**Pointing records for text and elements:**
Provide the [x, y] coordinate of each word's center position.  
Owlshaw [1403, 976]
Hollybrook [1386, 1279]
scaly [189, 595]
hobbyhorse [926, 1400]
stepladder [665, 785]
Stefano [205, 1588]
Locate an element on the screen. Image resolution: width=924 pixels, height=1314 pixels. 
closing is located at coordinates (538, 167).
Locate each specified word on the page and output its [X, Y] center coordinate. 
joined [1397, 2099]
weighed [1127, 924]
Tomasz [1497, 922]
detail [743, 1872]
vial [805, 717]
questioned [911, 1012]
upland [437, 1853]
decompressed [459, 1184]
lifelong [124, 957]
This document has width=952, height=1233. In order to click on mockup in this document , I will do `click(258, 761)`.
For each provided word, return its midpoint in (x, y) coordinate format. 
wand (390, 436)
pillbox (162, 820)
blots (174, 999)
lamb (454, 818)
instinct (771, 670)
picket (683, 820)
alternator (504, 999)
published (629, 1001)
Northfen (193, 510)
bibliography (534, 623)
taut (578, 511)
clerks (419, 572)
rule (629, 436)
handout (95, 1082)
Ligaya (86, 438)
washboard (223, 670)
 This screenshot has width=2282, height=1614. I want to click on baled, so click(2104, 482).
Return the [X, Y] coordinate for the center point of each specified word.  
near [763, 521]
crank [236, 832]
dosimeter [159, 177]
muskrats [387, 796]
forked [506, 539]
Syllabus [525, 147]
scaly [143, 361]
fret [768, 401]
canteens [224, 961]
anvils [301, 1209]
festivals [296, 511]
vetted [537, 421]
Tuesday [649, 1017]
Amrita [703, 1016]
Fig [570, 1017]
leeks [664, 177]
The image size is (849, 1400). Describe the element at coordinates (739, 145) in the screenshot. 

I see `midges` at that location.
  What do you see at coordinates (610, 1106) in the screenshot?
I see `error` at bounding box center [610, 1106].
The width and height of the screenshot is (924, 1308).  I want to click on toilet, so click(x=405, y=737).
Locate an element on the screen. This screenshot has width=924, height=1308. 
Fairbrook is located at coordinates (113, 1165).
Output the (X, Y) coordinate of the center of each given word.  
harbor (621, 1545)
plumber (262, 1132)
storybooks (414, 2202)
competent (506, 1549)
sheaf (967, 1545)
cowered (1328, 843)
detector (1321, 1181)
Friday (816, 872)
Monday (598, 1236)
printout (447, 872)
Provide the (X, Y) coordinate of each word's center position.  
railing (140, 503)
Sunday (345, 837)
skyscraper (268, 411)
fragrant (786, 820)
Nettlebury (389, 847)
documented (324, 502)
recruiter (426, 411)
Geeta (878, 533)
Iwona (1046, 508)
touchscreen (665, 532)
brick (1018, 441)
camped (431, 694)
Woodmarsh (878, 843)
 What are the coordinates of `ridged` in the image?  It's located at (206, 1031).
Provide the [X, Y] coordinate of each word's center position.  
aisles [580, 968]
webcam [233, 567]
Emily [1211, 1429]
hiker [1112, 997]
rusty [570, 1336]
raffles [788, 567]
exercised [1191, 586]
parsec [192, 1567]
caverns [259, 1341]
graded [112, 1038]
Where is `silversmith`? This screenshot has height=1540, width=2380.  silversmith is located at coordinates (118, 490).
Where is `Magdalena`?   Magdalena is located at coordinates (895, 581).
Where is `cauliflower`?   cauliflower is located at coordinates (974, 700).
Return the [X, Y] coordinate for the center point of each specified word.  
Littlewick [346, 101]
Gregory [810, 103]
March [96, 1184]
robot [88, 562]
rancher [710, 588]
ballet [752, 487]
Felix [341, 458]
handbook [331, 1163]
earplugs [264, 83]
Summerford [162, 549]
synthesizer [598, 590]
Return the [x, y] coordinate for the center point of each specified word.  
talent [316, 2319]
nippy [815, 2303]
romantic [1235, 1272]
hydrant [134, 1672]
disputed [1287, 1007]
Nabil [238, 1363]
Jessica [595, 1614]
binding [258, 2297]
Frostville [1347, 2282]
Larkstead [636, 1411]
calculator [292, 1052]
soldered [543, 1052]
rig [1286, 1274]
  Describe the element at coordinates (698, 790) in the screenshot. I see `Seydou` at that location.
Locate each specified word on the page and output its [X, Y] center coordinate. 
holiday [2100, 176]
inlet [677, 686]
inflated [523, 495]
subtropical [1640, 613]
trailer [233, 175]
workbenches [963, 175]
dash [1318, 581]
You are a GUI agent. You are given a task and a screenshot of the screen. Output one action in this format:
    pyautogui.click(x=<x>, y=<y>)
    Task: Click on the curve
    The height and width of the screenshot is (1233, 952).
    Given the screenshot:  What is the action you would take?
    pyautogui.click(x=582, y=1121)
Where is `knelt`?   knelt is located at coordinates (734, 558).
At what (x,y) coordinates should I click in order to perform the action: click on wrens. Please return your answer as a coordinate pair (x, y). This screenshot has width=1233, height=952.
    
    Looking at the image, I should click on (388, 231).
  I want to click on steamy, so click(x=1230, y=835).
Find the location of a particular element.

**JOB:** Render the rows above as a Markdown table with the columns "Nr" and "Line", where "Nr" gives each row's sequential number and "Line" gives the row itself, omitting blank lines.

**OUTPUT FOR THIS EXERCISE:**
| Nr | Line |
|---|---|
| 1 | Provide the [x, y] coordinate of each word's center position.   |
| 2 | Owlshaw [1403, 976] |
| 3 | Hollybrook [1386, 1279] |
| 4 | scaly [189, 595] |
| 5 | hobbyhorse [926, 1400] |
| 6 | stepladder [665, 785] |
| 7 | Stefano [205, 1588] |
| 8 | Locate an element on the screen. Image resolution: width=924 pixels, height=1314 pixels.  |
| 9 | closing is located at coordinates (538, 167). |
| 10 | Locate each specified word on the page and output its [X, Y] center coordinate.  |
| 11 | joined [1397, 2099] |
| 12 | weighed [1127, 924] |
| 13 | Tomasz [1497, 922] |
| 14 | detail [743, 1872] |
| 15 | vial [805, 717] |
| 16 | questioned [911, 1012] |
| 17 | upland [437, 1853] |
| 18 | decompressed [459, 1184] |
| 19 | lifelong [124, 957] |
| 20 | This document has width=952, height=1233. In order to click on mockup in this document , I will do `click(258, 761)`. |
| 21 | For each provided word, return its midpoint in (x, y) coordinate format.  |
| 22 | wand (390, 436) |
| 23 | pillbox (162, 820) |
| 24 | blots (174, 999) |
| 25 | lamb (454, 818) |
| 26 | instinct (771, 670) |
| 27 | picket (683, 820) |
| 28 | alternator (504, 999) |
| 29 | published (629, 1001) |
| 30 | Northfen (193, 510) |
| 31 | bibliography (534, 623) |
| 32 | taut (578, 511) |
| 33 | clerks (419, 572) |
| 34 | rule (629, 436) |
| 35 | handout (95, 1082) |
| 36 | Ligaya (86, 438) |
| 37 | washboard (223, 670) |
| 38 |  This screenshot has width=2282, height=1614. I want to click on baled, so click(2104, 482). |
| 39 | Return the [X, Y] coordinate for the center point of each specified word.   |
| 40 | near [763, 521] |
| 41 | crank [236, 832] |
| 42 | dosimeter [159, 177] |
| 43 | muskrats [387, 796] |
| 44 | forked [506, 539] |
| 45 | Syllabus [525, 147] |
| 46 | scaly [143, 361] |
| 47 | fret [768, 401] |
| 48 | canteens [224, 961] |
| 49 | anvils [301, 1209] |
| 50 | festivals [296, 511] |
| 51 | vetted [537, 421] |
| 52 | Tuesday [649, 1017] |
| 53 | Amrita [703, 1016] |
| 54 | Fig [570, 1017] |
| 55 | leeks [664, 177] |
| 56 | The image size is (849, 1400). Describe the element at coordinates (739, 145) in the screenshot.  |
| 57 | I see `midges` at that location. |
| 58 |   What do you see at coordinates (610, 1106) in the screenshot? |
| 59 | I see `error` at bounding box center [610, 1106]. |
| 60 | The width and height of the screenshot is (924, 1308).  I want to click on toilet, so click(x=405, y=737). |
| 61 | Locate an element on the screen. This screenshot has width=924, height=1308.  |
| 62 | Fairbrook is located at coordinates (113, 1165). |
| 63 | Output the (X, Y) coordinate of the center of each given word.   |
| 64 | harbor (621, 1545) |
| 65 | plumber (262, 1132) |
| 66 | storybooks (414, 2202) |
| 67 | competent (506, 1549) |
| 68 | sheaf (967, 1545) |
| 69 | cowered (1328, 843) |
| 70 | detector (1321, 1181) |
| 71 | Friday (816, 872) |
| 72 | Monday (598, 1236) |
| 73 | printout (447, 872) |
| 74 | Provide the (X, Y) coordinate of each word's center position.   |
| 75 | railing (140, 503) |
| 76 | Sunday (345, 837) |
| 77 | skyscraper (268, 411) |
| 78 | fragrant (786, 820) |
| 79 | Nettlebury (389, 847) |
| 80 | documented (324, 502) |
| 81 | recruiter (426, 411) |
| 82 | Geeta (878, 533) |
| 83 | Iwona (1046, 508) |
| 84 | touchscreen (665, 532) |
| 85 | brick (1018, 441) |
| 86 | camped (431, 694) |
| 87 | Woodmarsh (878, 843) |
| 88 |  What are the coordinates of `ridged` in the image?  It's located at (206, 1031). |
| 89 | Provide the [X, Y] coordinate of each word's center position.   |
| 90 | aisles [580, 968] |
| 91 | webcam [233, 567] |
| 92 | Emily [1211, 1429] |
| 93 | hiker [1112, 997] |
| 94 | rusty [570, 1336] |
| 95 | raffles [788, 567] |
| 96 | exercised [1191, 586] |
| 97 | parsec [192, 1567] |
| 98 | caverns [259, 1341] |
| 99 | graded [112, 1038] |
| 100 | Where is `silversmith`? This screenshot has height=1540, width=2380.  silversmith is located at coordinates (118, 490). |
| 101 | Where is `Magdalena`?   Magdalena is located at coordinates (895, 581). |
| 102 | Where is `cauliflower`?   cauliflower is located at coordinates (974, 700). |
| 103 | Return the [X, Y] coordinate for the center point of each specified word.   |
| 104 | Littlewick [346, 101] |
| 105 | Gregory [810, 103] |
| 106 | March [96, 1184] |
| 107 | robot [88, 562] |
| 108 | rancher [710, 588] |
| 109 | ballet [752, 487] |
| 110 | Felix [341, 458] |
| 111 | handbook [331, 1163] |
| 112 | earplugs [264, 83] |
| 113 | Summerford [162, 549] |
| 114 | synthesizer [598, 590] |
| 115 | Return the [x, y] coordinate for the center point of each specified word.   |
| 116 | talent [316, 2319] |
| 117 | nippy [815, 2303] |
| 118 | romantic [1235, 1272] |
| 119 | hydrant [134, 1672] |
| 120 | disputed [1287, 1007] |
| 121 | Nabil [238, 1363] |
| 122 | Jessica [595, 1614] |
| 123 | binding [258, 2297] |
| 124 | Frostville [1347, 2282] |
| 125 | Larkstead [636, 1411] |
| 126 | calculator [292, 1052] |
| 127 | soldered [543, 1052] |
| 128 | rig [1286, 1274] |
| 129 |   Describe the element at coordinates (698, 790) in the screenshot. I see `Seydou` at that location. |
| 130 | Locate each specified word on the page and output its [X, Y] center coordinate.  |
| 131 | holiday [2100, 176] |
| 132 | inlet [677, 686] |
| 133 | inflated [523, 495] |
| 134 | subtropical [1640, 613] |
| 135 | trailer [233, 175] |
| 136 | workbenches [963, 175] |
| 137 | dash [1318, 581] |
| 138 | You are a GUI agent. You are given a task and a screenshot of the screen. Output one action in this format: |
| 139 |     pyautogui.click(x=<x>, y=<y>) |
| 140 |     Task: Click on the curve |
| 141 |     The height and width of the screenshot is (1233, 952). |
| 142 |     Given the screenshot:  What is the action you would take? |
| 143 |     pyautogui.click(x=582, y=1121) |
| 144 | Where is `knelt`?   knelt is located at coordinates (734, 558). |
| 145 | At what (x,y) coordinates should I click in order to perform the action: click on wrens. Please return your answer as a coordinate pair (x, y). This screenshot has width=1233, height=952. |
| 146 |     Looking at the image, I should click on (388, 231). |
| 147 |   I want to click on steamy, so click(x=1230, y=835). |
| 148 | Find the location of a particular element. |